• Activity
If a record contains a picture, skip the picture and transcribe the rest exactly.

• Stored data
_ _ _
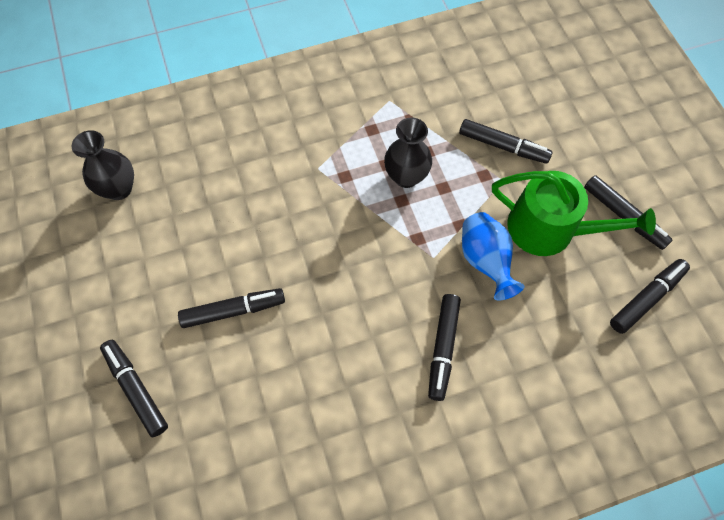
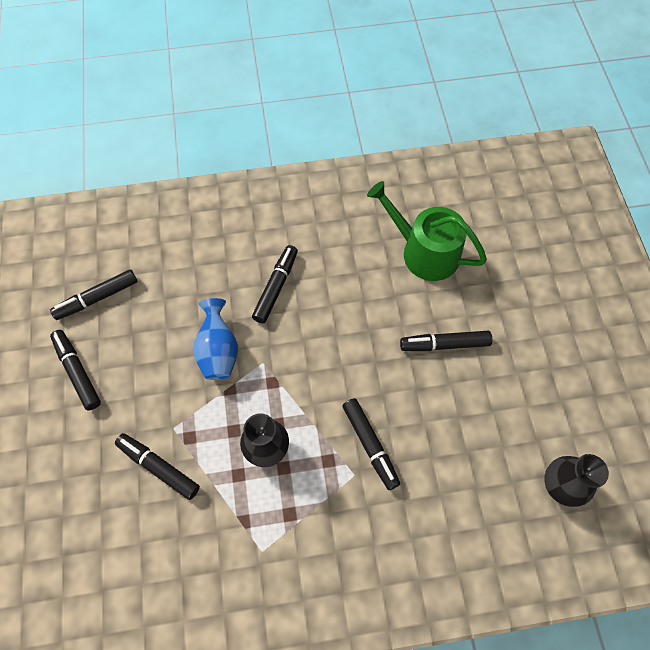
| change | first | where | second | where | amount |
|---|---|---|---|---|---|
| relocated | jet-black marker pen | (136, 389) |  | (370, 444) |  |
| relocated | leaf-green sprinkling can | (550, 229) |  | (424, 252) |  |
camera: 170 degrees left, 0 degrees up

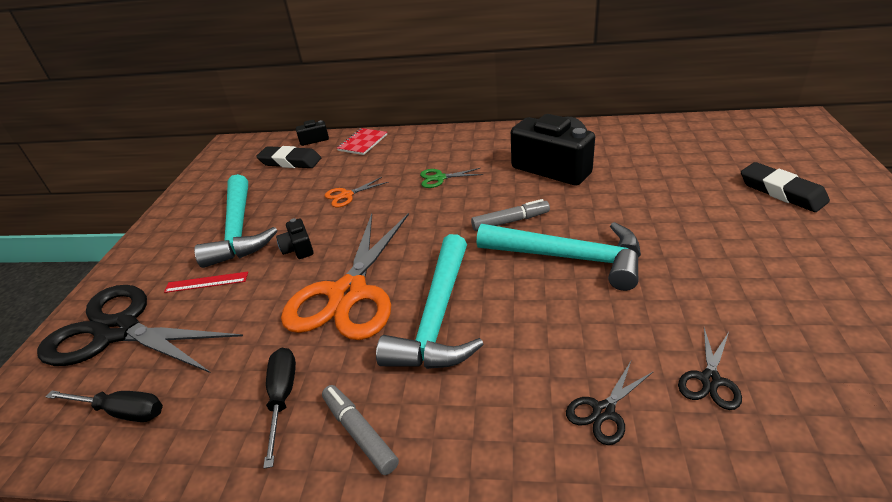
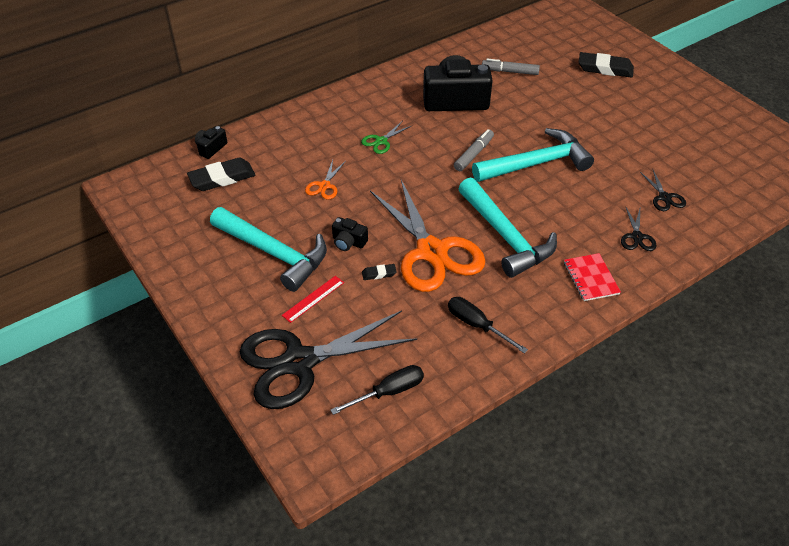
| change | first | where | second | where | amount |
|---|---|---|---|---|---|
| appeared |  |  | jet-black gum eraser | (379, 274) |  |
| relocated | grey marker pen | (359, 433) |  | (510, 72) |  |
| relocated | red notebook | (362, 143) |  | (591, 278) |  |
camera: 45 degrees left, 10 degrees up

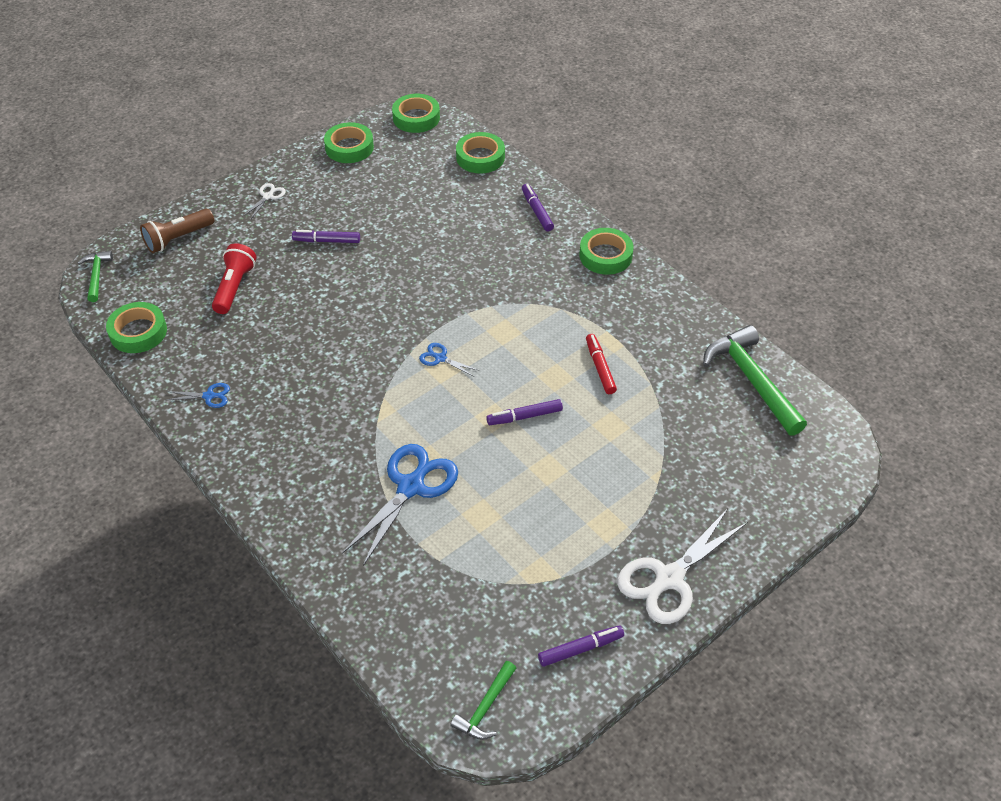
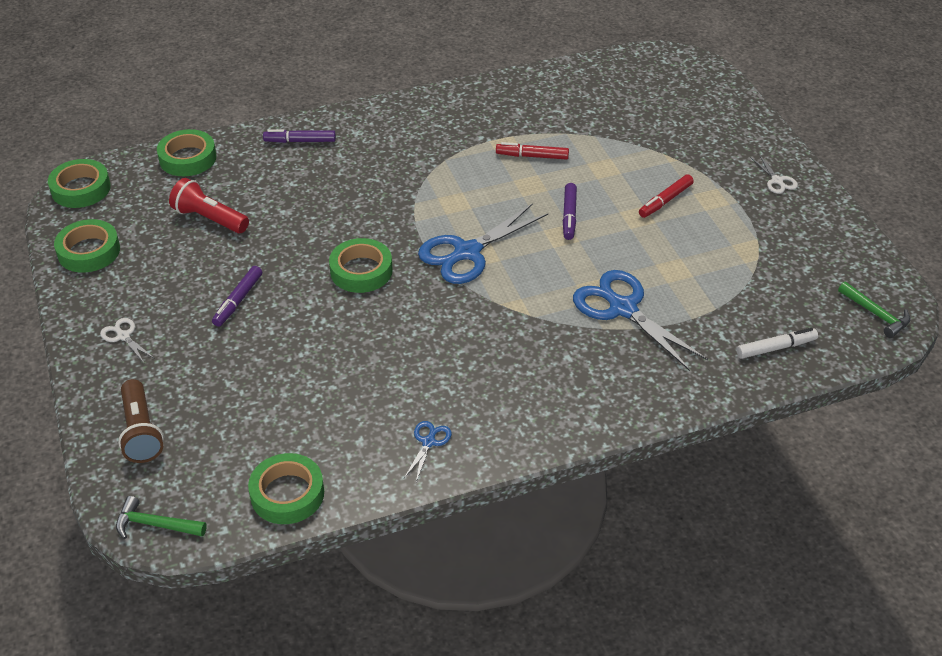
| change | first | where | second | where | amount |
|---|---|---|---|---|---|
| missing | royal purple marker pen | (580, 649) |  |  |  |
| missing | leaf-green hammer | (751, 380) |  |  |  |
| appeared |  |  | red marker pen | (665, 201) |  |
| appeared |  |  | white marker pen | (776, 348) |  |
| relocated | red pocket torch | (234, 287) |  | (209, 219) |  |
| relocated | leaf-green sticky tape | (605, 256) |  | (361, 271) |  |
| size | cobalt scissors | (440, 358) |  | (466, 253) | x2.18 |
| size | white scissors | (668, 579) |  | (777, 181) | x0.46 |
camera: 70 degrees left, 5 degrees down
_ _ _
• Expected answer
| change | first | where | second | where | amount |
|---|---|---|---|---|---|
| relocated | jet-black marker pen | (136, 389) |  | (370, 444) |  |
| relocated | leaf-green sprinkling can | (550, 229) |  | (424, 252) |  |
camera: 170 degrees left, 0 degrees up

| change | first | where | second | where | amount |
|---|---|---|---|---|---|
| appeared |  |  | jet-black gum eraser | (379, 274) |  |
| relocated | grey marker pen | (359, 433) |  | (510, 72) |  |
| relocated | red notebook | (362, 143) |  | (591, 278) |  |
camera: 45 degrees left, 10 degrees up

| change | first | where | second | where | amount |
|---|---|---|---|---|---|
| missing | royal purple marker pen | (580, 649) |  |  |  |
| missing | leaf-green hammer | (751, 380) |  |  |  |
| appeared |  |  | red marker pen | (665, 201) |  |
| appeared |  |  | white marker pen | (776, 348) |  |
| relocated | red pocket torch | (234, 287) |  | (209, 219) |  |
| relocated | leaf-green sticky tape | (605, 256) |  | (361, 271) |  |
| size | cobalt scissors | (440, 358) |  | (466, 253) | x2.18 |
| size | white scissors | (668, 579) |  | (777, 181) | x0.46 |
camera: 70 degrees left, 5 degrees down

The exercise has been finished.